▶ BRIEF: Nothing but the pictures should go missing; return all the entries below exactly.

Difference listings:
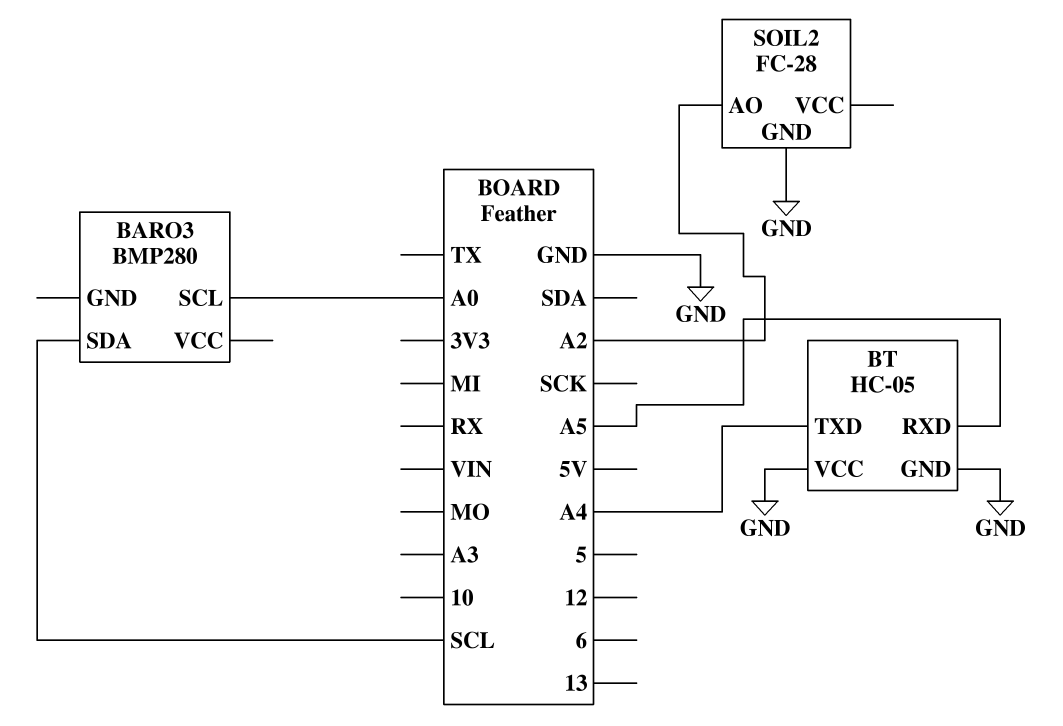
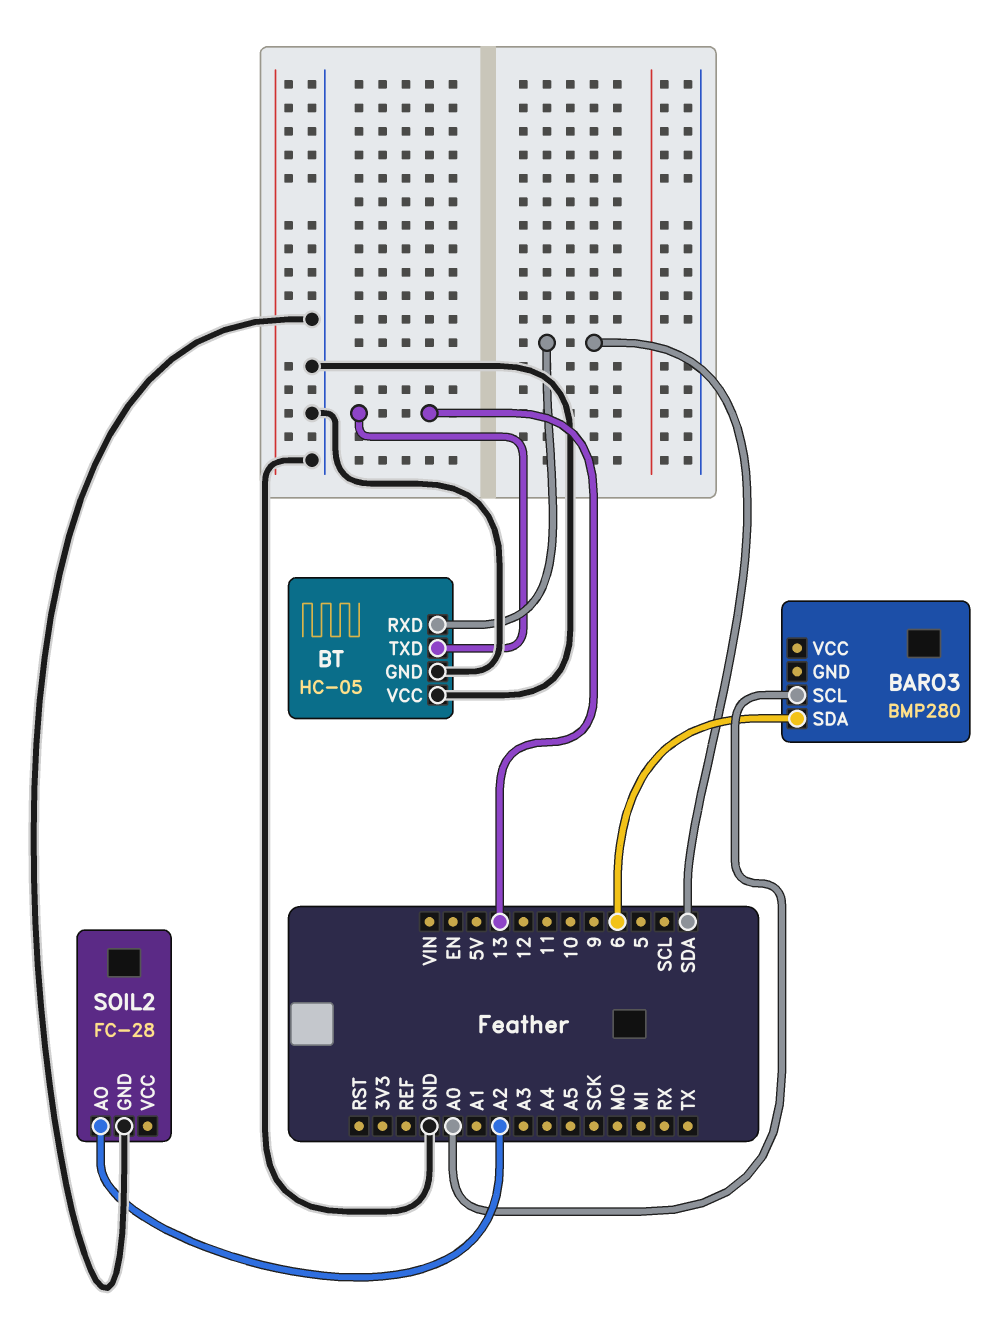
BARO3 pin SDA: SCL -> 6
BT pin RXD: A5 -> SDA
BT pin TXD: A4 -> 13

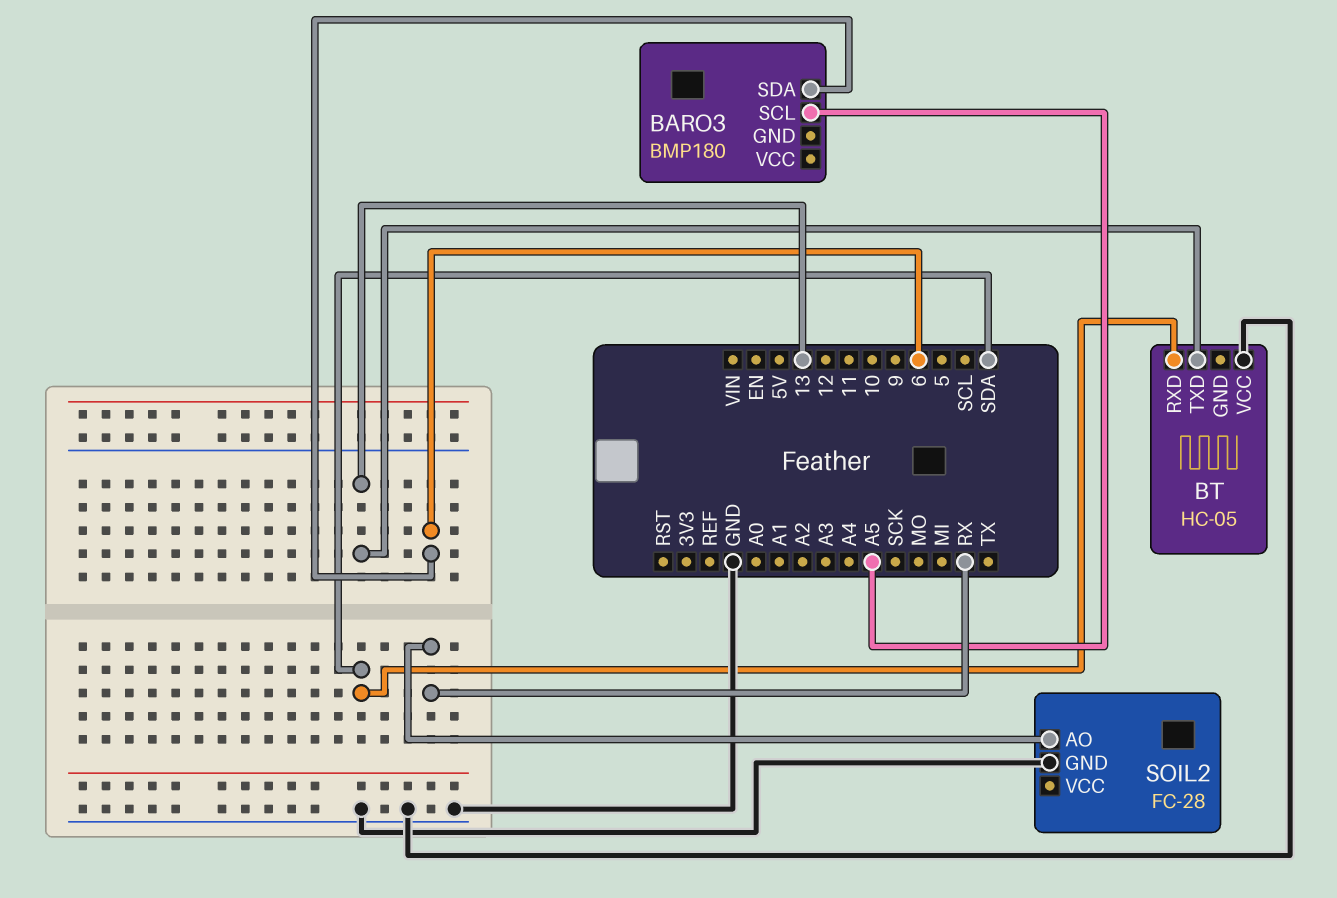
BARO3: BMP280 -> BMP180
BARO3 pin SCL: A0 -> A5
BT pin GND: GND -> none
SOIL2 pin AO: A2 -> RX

▶ PROBLEM SOLUTION:
BARO3 pin SDA: SCL -> 6
BT pin RXD: A5 -> SDA
BT pin TXD: A4 -> 13

BARO3: BMP280 -> BMP180
BARO3 pin SCL: A0 -> A5
BT pin GND: GND -> none
SOIL2 pin AO: A2 -> RX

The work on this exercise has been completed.